● **STORED DATA**:
╔══

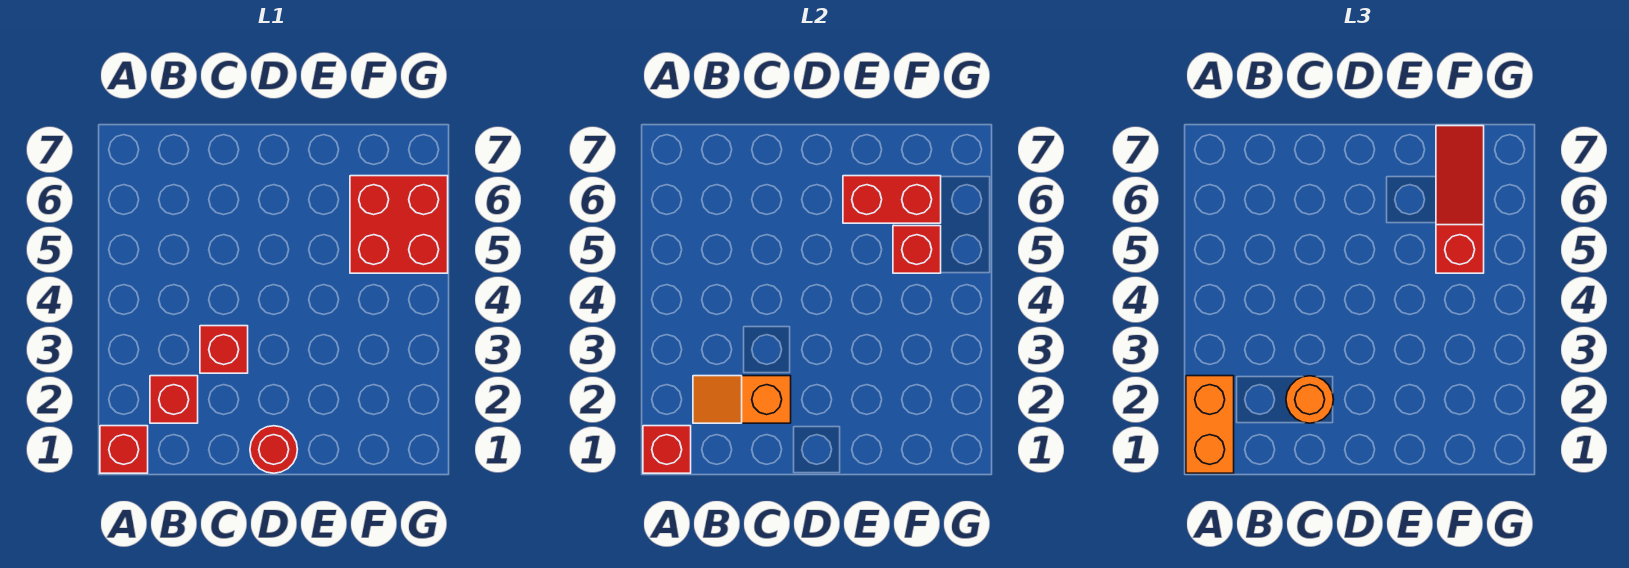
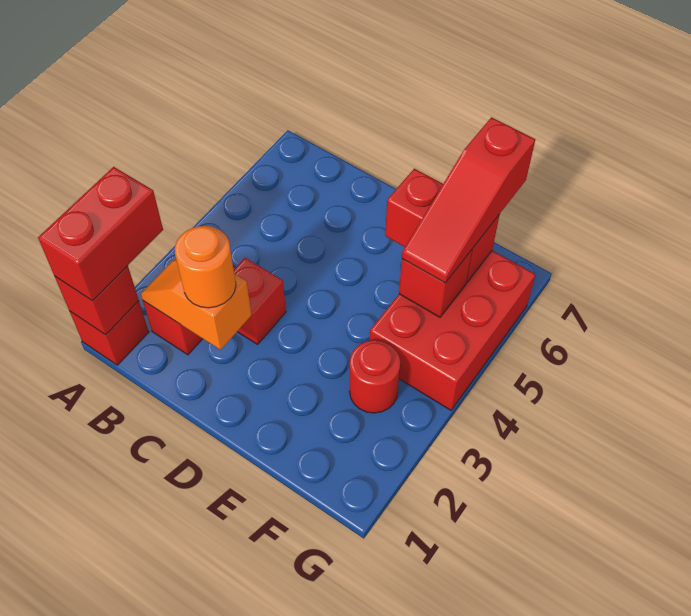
orange brick A1:A2 level 3 -> red brick A1:A2 level 3
red round brick D1 level 1 -> red round brick F3 level 1
red brick F5:G6 level 1 -> red brick F4:G6 level 1
red slope F5:F7 level 3 top 5 -> red slope F5:F7 level 3 top 7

╚══

● **TASK DIRECTIONS**: Copy exactly, and only, the lines from the one containing "red brick F5:G6" through the last line of the listing.

● **ANSWER TO THIS TASK**:
red brick F5:G6 level 1 -> red brick F4:G6 level 1
red slope F5:F7 level 3 top 5 -> red slope F5:F7 level 3 top 7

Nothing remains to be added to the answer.